** Extracted records follows **

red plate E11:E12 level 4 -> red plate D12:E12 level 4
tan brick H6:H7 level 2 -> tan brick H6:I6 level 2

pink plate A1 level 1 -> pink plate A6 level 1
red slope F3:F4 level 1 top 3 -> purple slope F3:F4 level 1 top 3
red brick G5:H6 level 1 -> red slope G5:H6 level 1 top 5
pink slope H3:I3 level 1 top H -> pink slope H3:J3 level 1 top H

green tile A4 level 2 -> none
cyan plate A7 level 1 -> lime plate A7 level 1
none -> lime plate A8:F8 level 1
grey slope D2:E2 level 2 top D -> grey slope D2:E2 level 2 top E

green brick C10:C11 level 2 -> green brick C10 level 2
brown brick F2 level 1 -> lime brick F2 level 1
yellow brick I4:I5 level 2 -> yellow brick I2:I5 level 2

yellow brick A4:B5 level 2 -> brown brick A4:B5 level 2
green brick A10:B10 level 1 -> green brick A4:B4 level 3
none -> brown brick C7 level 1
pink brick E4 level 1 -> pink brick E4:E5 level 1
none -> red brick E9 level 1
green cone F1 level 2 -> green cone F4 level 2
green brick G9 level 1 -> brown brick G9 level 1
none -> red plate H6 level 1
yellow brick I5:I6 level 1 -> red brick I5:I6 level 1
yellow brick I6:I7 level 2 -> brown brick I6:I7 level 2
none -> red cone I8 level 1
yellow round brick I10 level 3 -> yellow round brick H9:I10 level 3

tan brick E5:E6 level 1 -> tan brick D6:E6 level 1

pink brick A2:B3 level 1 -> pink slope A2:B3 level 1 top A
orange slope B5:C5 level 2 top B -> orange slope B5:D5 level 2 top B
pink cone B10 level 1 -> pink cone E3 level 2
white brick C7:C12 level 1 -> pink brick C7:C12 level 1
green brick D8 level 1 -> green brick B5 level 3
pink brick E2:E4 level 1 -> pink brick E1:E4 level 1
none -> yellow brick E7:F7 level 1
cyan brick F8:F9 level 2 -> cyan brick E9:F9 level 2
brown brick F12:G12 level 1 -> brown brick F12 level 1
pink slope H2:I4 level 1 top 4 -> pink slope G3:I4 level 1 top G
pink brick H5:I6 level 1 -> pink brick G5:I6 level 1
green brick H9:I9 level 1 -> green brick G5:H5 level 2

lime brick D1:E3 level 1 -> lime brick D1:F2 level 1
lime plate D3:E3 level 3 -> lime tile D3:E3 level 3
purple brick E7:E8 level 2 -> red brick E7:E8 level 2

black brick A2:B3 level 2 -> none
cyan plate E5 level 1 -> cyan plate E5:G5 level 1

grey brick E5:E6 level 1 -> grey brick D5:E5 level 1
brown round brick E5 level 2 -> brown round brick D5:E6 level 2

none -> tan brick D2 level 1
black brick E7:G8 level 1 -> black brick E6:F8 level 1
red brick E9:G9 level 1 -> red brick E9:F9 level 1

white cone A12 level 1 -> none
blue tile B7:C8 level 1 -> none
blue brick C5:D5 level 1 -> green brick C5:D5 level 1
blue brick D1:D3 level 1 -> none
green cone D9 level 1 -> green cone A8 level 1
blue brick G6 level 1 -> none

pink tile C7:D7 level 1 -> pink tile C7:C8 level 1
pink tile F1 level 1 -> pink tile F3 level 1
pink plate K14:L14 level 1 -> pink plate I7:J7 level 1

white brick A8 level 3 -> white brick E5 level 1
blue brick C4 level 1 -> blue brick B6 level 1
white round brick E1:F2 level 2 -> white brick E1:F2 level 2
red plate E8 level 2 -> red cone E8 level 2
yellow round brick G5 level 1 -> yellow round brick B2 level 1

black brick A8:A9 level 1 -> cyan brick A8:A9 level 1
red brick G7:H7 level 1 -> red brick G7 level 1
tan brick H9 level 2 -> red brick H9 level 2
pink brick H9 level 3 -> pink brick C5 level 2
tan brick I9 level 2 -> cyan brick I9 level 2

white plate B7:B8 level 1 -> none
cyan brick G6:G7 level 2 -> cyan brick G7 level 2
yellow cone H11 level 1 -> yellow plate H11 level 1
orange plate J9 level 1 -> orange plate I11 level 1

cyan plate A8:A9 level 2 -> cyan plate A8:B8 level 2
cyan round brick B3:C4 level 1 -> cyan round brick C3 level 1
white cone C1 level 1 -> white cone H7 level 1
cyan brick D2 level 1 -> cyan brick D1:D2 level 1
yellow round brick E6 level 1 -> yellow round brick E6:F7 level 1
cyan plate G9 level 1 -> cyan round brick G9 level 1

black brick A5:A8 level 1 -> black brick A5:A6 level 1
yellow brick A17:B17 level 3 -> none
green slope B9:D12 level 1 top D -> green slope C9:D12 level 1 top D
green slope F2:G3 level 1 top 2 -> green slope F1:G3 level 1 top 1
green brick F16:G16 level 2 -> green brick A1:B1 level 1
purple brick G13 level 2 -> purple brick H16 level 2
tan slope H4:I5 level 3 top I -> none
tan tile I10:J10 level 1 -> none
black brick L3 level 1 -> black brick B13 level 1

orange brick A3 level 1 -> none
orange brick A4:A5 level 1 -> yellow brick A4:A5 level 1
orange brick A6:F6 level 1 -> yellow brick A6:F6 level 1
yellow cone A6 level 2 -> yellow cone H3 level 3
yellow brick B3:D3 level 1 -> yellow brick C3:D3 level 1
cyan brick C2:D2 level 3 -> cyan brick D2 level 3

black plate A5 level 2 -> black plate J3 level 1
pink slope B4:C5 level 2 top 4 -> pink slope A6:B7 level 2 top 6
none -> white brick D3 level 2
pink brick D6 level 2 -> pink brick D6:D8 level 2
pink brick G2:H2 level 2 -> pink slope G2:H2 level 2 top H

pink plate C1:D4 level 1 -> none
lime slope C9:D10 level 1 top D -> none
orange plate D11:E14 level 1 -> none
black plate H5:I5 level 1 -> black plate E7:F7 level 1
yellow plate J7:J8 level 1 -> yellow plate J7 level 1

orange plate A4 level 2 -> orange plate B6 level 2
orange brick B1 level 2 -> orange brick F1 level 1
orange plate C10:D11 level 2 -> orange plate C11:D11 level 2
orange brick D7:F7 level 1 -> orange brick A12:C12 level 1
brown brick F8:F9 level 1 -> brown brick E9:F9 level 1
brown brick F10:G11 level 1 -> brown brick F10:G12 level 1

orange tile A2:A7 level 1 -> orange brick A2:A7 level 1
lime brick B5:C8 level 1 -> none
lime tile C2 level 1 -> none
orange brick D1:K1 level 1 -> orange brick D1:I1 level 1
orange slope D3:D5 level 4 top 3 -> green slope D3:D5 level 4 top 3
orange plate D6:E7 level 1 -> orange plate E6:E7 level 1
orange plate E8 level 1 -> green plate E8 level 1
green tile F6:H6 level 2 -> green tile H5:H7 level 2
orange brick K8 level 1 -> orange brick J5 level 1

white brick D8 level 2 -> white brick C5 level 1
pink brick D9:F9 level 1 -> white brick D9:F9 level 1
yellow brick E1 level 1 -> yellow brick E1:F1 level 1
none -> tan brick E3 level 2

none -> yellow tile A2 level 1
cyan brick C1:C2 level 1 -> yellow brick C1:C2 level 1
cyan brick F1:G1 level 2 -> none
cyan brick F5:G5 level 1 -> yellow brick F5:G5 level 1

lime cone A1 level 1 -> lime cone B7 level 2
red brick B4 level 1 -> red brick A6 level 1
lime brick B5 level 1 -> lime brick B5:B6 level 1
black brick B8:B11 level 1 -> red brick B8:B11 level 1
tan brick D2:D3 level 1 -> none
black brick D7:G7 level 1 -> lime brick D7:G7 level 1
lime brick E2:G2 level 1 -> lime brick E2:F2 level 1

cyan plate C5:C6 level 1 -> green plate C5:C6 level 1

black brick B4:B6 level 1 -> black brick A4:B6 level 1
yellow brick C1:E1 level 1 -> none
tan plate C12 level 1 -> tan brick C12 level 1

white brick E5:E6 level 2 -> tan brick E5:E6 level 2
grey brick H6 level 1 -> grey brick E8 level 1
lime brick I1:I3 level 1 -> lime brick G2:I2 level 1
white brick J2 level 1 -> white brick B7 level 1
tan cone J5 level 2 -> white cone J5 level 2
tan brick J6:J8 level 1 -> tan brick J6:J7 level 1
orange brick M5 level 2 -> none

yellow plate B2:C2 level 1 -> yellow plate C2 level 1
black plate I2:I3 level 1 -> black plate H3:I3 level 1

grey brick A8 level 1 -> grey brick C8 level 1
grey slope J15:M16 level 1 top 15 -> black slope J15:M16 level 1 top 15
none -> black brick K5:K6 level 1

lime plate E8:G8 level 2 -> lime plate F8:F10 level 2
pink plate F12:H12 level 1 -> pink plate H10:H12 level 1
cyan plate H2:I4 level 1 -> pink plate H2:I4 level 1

** End of Extracted records **

Using the data above, extract exactly the lines from the one that holds "white brick C7:C12" to the one that holds "grey brick E5:E6", both ends included, and no others.

white brick C7:C12 level 1 -> pink brick C7:C12 level 1
green brick D8 level 1 -> green brick B5 level 3
pink brick E2:E4 level 1 -> pink brick E1:E4 level 1
none -> yellow brick E7:F7 level 1
cyan brick F8:F9 level 2 -> cyan brick E9:F9 level 2
brown brick F12:G12 level 1 -> brown brick F12 level 1
pink slope H2:I4 level 1 top 4 -> pink slope G3:I4 level 1 top G
pink brick H5:I6 level 1 -> pink brick G5:I6 level 1
green brick H9:I9 level 1 -> green brick G5:H5 level 2

lime brick D1:E3 level 1 -> lime brick D1:F2 level 1
lime plate D3:E3 level 3 -> lime tile D3:E3 level 3
purple brick E7:E8 level 2 -> red brick E7:E8 level 2

black brick A2:B3 level 2 -> none
cyan plate E5 level 1 -> cyan plate E5:G5 level 1

grey brick E5:E6 level 1 -> grey brick D5:E5 level 1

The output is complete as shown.